* **YOUR TASK**:
Give back an exact copy of the lines in the records below, from the line that has "(552, 83) = (857, 211): turquoise" through the line that has "(645, 196) = (789, 355): orange", and nothing besides.

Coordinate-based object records
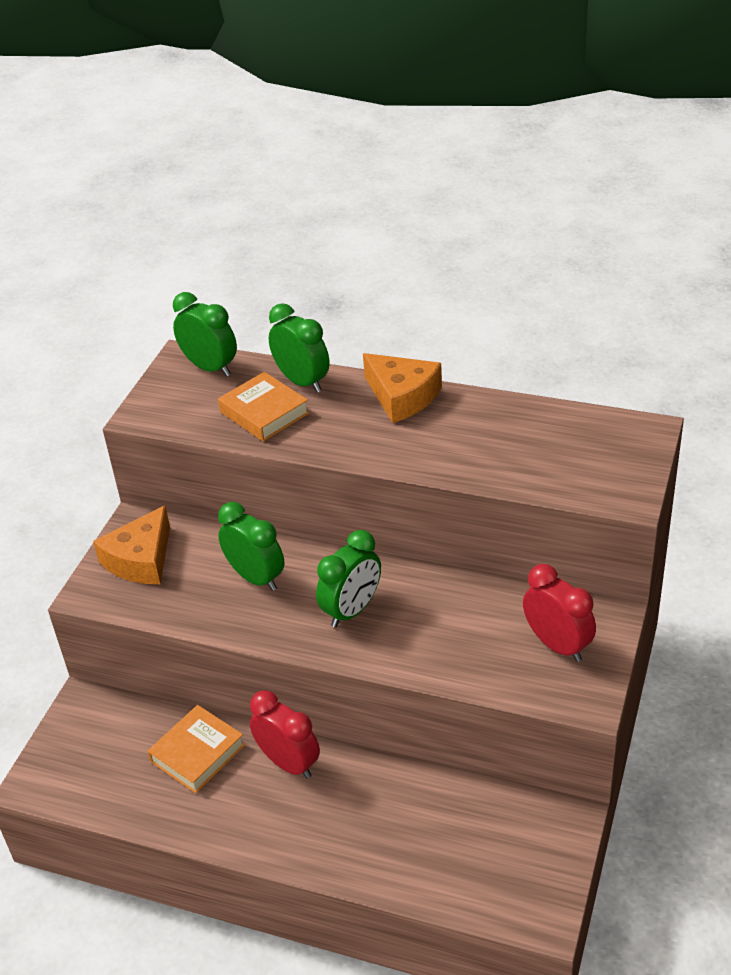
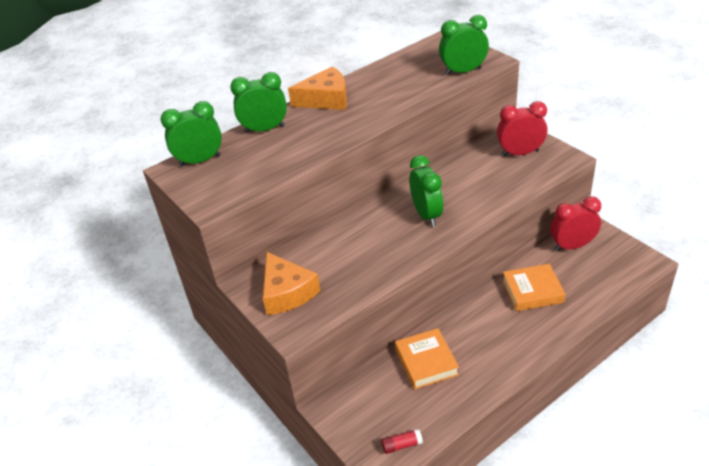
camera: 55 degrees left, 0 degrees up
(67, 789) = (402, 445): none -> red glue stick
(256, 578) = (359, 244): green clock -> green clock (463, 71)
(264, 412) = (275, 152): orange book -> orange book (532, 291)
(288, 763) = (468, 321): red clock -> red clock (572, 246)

==

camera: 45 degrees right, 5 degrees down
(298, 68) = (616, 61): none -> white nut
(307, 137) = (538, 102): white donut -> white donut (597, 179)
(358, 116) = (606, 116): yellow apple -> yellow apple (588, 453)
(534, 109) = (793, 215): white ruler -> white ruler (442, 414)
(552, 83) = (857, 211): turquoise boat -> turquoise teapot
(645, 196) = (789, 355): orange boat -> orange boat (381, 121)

* **EXERCISE ANSWER**:
(552, 83) = (857, 211): turquoise boat -> turquoise teapot
(645, 196) = (789, 355): orange boat -> orange boat (381, 121)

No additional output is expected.